— Start —

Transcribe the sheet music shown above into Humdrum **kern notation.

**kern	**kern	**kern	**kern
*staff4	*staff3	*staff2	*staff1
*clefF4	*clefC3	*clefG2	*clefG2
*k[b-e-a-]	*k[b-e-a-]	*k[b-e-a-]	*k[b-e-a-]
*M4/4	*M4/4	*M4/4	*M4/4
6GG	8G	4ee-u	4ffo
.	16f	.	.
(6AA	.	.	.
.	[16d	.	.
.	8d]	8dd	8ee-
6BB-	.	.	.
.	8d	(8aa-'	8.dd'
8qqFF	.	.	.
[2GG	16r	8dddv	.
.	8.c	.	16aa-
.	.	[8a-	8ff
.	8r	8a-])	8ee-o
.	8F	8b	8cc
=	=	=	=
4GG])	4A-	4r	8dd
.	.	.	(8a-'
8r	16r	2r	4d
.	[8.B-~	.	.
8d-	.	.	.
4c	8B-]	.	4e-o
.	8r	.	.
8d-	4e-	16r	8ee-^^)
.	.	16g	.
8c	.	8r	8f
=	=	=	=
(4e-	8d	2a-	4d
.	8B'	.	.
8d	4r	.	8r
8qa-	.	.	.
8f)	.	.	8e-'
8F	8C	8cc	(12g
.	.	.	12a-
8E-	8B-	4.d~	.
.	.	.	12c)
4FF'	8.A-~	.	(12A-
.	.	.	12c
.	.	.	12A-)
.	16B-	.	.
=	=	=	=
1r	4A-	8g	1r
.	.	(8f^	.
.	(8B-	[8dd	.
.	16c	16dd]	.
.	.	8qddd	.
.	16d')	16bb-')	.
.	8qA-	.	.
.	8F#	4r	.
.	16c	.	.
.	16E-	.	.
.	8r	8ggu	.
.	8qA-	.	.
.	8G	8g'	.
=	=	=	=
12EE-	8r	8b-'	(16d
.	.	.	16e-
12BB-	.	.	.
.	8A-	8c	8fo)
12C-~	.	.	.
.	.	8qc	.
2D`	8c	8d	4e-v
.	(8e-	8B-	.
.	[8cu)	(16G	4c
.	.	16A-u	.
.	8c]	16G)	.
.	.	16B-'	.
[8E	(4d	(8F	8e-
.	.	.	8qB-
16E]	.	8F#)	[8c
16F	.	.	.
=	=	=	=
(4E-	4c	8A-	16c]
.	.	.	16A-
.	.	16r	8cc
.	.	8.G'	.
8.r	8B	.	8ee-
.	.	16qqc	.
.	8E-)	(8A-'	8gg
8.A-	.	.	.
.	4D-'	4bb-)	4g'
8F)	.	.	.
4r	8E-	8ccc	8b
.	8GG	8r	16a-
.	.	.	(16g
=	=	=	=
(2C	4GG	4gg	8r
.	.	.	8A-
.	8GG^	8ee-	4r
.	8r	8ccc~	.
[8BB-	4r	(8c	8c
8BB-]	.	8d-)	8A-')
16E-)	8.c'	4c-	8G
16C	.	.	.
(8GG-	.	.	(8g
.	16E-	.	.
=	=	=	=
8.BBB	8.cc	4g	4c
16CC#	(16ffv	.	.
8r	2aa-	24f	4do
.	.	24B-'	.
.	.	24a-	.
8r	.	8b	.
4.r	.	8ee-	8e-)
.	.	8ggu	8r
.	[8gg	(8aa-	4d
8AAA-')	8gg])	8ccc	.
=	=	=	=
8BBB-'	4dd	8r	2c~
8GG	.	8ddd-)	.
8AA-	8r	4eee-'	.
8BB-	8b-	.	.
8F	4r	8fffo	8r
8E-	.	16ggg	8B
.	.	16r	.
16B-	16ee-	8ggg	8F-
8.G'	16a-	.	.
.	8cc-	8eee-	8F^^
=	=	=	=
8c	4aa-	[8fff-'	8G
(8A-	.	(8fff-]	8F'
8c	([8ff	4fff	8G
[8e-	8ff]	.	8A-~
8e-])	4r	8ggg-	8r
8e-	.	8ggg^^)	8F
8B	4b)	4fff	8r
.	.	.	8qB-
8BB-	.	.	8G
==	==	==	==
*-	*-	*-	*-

— End —

* [Description of the task] Report every line in the entries above that contains the string "kern", reproducing each such line in full.

* [Solution]
Transcribe the sheet music shown above into Humdrum **kern notation.
**kern	**kern	**kern	**kern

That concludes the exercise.